Reproduce the entries below exactly, but only from the line containing "(549, 260) = (514, 298): red" to the line containing "(543, 288) = (326, 529): none", inclusive.

[SOURCE MATERIAL — start]

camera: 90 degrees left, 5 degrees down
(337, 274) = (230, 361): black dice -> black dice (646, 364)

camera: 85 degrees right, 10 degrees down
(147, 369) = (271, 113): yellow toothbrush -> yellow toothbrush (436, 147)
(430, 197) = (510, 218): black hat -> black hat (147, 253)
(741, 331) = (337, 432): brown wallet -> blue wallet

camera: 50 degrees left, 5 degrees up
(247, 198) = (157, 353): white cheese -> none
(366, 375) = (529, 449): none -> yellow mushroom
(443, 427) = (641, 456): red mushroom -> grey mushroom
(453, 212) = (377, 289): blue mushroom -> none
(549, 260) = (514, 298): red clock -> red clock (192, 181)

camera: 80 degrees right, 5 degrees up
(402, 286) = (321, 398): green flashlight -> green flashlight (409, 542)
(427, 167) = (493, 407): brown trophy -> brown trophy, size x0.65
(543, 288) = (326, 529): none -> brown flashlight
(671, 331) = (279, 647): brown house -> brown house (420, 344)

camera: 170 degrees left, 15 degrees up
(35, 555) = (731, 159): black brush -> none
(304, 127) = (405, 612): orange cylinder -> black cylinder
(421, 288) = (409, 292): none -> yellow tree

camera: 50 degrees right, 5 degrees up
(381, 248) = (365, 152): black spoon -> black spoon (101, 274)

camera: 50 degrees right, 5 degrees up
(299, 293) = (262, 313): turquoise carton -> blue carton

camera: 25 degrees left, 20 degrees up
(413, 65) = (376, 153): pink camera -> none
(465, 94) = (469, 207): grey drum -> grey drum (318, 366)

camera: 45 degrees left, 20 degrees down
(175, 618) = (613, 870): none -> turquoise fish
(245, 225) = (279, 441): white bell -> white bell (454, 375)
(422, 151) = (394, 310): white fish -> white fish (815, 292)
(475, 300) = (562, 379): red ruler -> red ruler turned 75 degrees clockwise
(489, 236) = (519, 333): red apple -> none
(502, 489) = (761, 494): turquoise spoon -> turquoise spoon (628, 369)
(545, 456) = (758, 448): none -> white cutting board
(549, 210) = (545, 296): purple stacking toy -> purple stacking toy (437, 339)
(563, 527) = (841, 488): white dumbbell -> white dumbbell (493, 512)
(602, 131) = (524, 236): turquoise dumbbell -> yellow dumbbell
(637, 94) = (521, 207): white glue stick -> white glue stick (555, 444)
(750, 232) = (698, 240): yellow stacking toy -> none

[SOURCE MATERIAL — finish]

● **YOUR RESPONSE**
(549, 260) = (514, 298): red clock -> red clock (192, 181)

camera: 80 degrees right, 5 degrees up
(402, 286) = (321, 398): green flashlight -> green flashlight (409, 542)
(427, 167) = (493, 407): brown trophy -> brown trophy, size x0.65
(543, 288) = (326, 529): none -> brown flashlight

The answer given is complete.